DATA EXTRACTS section start

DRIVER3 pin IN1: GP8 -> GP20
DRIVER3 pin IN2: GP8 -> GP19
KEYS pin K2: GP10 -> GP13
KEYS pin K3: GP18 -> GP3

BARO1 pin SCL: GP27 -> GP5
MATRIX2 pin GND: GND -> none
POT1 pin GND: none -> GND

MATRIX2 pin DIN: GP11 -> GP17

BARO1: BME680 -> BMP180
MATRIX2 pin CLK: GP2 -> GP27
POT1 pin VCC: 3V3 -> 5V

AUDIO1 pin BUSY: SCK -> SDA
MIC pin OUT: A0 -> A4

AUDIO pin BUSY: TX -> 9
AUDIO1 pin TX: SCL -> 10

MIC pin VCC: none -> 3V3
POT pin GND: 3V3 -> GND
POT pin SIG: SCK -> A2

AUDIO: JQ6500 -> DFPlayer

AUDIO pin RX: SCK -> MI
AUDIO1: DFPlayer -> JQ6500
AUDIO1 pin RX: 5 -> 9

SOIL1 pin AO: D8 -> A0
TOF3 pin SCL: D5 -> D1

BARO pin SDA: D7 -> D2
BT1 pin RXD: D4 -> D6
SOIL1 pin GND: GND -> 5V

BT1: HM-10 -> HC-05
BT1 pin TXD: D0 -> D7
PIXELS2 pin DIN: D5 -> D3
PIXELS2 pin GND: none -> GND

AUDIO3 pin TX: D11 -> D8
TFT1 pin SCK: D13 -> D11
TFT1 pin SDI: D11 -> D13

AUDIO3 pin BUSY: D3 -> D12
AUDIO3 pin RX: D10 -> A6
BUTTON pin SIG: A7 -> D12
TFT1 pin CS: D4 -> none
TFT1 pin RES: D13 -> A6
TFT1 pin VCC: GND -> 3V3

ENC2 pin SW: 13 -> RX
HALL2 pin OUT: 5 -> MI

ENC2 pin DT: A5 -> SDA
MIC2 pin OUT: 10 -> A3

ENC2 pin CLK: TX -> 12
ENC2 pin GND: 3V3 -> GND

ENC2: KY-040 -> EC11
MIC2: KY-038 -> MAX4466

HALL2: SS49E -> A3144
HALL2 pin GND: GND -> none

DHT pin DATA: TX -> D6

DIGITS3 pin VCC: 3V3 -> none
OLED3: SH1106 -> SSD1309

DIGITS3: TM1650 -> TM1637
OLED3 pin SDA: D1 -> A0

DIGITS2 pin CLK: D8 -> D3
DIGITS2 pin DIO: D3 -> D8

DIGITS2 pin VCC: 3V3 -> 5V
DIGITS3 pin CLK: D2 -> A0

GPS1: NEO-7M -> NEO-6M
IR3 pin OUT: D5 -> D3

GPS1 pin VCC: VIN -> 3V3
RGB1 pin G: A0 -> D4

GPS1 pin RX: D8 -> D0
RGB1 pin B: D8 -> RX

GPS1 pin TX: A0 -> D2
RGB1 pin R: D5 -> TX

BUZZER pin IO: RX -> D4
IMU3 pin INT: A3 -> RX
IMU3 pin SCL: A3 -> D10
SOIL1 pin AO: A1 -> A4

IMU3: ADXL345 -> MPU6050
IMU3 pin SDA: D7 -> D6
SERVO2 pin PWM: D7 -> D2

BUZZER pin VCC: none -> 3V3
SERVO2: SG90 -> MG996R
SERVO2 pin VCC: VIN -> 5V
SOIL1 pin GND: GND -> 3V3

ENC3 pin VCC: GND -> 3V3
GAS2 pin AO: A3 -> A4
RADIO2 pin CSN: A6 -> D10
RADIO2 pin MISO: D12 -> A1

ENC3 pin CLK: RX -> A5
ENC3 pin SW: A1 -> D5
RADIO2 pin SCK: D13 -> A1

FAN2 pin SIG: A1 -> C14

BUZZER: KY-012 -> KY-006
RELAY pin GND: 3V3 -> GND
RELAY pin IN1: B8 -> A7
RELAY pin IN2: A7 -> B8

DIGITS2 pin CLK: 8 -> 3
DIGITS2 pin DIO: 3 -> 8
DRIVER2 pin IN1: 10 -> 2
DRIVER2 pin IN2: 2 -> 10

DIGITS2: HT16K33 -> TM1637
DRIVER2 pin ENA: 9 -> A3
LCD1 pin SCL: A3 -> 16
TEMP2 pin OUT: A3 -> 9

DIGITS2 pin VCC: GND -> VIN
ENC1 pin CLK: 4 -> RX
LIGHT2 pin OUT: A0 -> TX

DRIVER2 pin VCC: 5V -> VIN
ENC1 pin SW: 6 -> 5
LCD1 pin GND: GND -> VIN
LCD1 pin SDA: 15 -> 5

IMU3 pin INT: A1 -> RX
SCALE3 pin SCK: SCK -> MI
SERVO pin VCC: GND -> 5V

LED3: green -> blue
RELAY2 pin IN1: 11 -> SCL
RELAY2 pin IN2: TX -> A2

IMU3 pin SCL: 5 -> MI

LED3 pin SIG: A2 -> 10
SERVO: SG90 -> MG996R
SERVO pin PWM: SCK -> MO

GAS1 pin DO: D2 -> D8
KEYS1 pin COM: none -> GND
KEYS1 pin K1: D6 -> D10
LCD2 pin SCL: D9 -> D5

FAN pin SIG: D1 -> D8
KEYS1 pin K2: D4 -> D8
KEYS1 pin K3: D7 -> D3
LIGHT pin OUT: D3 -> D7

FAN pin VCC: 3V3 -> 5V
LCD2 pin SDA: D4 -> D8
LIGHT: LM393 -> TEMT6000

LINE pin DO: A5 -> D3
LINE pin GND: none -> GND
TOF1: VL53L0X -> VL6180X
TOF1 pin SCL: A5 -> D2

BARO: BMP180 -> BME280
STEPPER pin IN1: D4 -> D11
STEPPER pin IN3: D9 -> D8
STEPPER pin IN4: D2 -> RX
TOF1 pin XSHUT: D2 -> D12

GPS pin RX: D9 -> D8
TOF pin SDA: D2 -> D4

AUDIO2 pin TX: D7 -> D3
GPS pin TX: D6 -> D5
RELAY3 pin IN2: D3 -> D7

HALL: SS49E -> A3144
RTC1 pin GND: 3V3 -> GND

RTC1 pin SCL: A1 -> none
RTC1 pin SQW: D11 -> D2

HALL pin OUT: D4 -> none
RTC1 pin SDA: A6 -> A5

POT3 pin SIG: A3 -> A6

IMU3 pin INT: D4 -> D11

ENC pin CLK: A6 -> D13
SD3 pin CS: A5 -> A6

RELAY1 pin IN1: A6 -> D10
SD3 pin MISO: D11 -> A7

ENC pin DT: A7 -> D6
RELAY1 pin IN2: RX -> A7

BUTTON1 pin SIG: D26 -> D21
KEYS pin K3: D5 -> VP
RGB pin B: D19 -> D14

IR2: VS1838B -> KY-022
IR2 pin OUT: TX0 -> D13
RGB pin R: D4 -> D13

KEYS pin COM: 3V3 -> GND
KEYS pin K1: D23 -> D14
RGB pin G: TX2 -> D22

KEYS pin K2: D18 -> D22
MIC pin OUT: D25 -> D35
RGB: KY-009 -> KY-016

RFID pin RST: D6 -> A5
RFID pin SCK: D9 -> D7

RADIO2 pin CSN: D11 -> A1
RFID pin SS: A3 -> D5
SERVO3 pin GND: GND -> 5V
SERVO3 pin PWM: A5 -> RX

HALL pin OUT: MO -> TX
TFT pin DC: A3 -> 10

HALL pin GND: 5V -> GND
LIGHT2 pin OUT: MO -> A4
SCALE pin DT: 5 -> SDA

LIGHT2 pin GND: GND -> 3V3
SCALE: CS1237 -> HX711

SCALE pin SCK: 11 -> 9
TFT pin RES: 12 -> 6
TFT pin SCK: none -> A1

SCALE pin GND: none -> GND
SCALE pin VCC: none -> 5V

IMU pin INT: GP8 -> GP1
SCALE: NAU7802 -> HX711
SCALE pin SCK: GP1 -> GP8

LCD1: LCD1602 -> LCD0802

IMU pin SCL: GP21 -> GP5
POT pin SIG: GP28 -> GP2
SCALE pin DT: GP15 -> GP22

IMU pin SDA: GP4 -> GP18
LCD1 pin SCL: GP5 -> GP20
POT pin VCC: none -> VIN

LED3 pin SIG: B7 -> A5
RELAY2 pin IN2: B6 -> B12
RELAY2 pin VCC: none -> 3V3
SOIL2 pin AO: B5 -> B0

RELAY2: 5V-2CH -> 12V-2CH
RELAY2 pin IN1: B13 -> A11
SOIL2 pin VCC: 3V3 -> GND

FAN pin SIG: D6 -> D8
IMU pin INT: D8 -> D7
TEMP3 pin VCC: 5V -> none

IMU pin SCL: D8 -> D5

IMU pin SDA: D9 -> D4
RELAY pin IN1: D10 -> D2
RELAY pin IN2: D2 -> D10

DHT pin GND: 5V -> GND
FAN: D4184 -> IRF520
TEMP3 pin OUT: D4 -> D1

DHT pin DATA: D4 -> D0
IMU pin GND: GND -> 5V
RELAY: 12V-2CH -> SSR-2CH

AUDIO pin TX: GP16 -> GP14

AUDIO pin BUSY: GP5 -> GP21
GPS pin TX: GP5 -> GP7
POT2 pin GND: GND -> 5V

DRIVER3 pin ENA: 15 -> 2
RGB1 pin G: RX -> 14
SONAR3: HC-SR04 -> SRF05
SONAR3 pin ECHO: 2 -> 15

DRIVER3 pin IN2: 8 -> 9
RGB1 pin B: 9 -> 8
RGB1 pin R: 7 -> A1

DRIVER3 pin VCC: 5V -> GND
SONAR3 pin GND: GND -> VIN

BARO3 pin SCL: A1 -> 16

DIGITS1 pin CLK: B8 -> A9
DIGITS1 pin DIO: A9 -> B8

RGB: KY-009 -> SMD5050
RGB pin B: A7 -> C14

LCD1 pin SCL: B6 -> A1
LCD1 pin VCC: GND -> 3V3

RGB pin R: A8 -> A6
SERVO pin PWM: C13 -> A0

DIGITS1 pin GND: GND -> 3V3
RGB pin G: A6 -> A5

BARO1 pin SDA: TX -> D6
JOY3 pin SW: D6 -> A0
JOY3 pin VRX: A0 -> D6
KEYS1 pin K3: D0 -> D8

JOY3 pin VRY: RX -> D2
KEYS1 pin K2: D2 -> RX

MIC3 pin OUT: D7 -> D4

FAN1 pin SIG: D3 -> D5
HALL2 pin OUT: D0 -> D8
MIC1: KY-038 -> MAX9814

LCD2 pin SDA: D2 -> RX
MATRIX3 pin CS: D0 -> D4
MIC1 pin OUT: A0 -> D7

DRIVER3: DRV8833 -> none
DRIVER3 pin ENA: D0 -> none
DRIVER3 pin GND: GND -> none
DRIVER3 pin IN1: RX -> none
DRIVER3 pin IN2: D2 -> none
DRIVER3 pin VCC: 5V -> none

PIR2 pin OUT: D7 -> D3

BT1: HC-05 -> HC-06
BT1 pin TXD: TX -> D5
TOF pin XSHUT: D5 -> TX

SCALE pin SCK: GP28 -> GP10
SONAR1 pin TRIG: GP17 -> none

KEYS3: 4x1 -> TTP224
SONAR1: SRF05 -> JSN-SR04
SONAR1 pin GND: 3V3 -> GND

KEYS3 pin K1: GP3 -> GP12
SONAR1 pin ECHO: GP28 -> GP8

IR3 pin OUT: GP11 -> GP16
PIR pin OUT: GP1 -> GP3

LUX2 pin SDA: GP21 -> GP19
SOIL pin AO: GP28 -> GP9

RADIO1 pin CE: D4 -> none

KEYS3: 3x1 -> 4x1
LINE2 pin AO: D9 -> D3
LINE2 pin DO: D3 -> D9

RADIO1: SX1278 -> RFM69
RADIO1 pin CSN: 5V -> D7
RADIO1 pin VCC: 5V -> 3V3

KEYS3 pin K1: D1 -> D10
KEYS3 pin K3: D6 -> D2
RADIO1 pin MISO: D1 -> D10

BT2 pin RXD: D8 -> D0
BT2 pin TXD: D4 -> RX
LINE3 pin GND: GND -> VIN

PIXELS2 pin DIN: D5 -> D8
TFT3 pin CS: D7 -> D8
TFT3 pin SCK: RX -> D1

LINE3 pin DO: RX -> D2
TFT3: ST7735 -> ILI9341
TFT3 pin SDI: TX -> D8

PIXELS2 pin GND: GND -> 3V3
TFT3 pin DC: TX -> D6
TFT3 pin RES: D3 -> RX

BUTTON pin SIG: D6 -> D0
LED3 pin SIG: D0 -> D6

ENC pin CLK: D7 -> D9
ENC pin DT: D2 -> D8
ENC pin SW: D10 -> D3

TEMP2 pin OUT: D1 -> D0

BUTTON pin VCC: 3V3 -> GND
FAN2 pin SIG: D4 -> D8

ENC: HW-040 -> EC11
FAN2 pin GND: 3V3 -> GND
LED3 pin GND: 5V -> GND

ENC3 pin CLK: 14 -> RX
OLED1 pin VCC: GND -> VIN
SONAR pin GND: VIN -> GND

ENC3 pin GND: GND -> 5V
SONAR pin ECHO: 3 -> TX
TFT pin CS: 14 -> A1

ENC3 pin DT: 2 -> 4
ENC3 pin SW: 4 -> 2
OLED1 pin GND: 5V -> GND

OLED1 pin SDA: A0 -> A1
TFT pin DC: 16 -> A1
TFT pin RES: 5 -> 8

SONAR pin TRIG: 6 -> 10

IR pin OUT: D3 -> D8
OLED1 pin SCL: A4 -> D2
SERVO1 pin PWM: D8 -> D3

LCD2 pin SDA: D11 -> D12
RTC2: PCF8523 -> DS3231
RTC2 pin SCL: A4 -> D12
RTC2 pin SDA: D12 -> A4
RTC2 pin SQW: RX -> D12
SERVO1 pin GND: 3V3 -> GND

DATA EXTRACTS section end

* ASSIGNMENT *
Which lines above carry the string "XSHUT"? Copy those lines.

* EXPECTED ANSWER *
TOF1 pin XSHUT: D2 -> D12
TOF pin XSHUT: D5 -> TX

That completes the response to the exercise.